### Assignment
From the entries below, copy exactly the lines from the one that contains "(483, 120) = (312, 207): brown" through the one that contains "(368, 170) = (355, 280): brown", both included, and only those.

%%

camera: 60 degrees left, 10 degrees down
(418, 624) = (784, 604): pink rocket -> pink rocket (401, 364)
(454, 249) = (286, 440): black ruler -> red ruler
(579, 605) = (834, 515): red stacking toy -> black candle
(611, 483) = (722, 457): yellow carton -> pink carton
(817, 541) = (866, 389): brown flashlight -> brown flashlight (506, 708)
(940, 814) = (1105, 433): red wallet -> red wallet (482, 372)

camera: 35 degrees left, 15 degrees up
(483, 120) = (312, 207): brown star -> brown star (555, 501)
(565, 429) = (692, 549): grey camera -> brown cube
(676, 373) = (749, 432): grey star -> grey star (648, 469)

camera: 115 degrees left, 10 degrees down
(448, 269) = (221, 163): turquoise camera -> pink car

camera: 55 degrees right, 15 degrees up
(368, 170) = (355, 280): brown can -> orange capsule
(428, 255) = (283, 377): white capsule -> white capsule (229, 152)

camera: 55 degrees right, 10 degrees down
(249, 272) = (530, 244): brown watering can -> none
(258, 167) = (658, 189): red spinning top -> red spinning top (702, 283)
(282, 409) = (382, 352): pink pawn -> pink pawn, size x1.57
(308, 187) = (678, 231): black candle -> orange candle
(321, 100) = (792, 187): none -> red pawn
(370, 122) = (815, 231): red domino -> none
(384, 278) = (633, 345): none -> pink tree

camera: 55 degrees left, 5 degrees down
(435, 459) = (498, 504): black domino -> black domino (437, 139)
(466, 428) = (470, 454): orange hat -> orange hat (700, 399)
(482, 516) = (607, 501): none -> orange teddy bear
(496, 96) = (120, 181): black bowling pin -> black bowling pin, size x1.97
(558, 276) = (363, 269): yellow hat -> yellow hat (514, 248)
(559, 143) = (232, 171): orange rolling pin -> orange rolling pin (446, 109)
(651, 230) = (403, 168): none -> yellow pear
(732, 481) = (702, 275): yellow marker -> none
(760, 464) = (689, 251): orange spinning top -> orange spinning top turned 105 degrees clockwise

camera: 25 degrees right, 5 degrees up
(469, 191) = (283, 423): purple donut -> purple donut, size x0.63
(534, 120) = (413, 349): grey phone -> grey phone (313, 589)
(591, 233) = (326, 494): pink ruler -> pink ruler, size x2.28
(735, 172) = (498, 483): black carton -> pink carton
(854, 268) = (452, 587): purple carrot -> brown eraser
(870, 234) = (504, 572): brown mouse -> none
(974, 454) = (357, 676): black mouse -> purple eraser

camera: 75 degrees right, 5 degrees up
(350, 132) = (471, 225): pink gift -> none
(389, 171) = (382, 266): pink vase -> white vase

%%

### Result of this task
(483, 120) = (312, 207): brown star -> brown star (555, 501)
(565, 429) = (692, 549): grey camera -> brown cube
(676, 373) = (749, 432): grey star -> grey star (648, 469)

camera: 115 degrees left, 10 degrees down
(448, 269) = (221, 163): turquoise camera -> pink car

camera: 55 degrees right, 15 degrees up
(368, 170) = (355, 280): brown can -> orange capsule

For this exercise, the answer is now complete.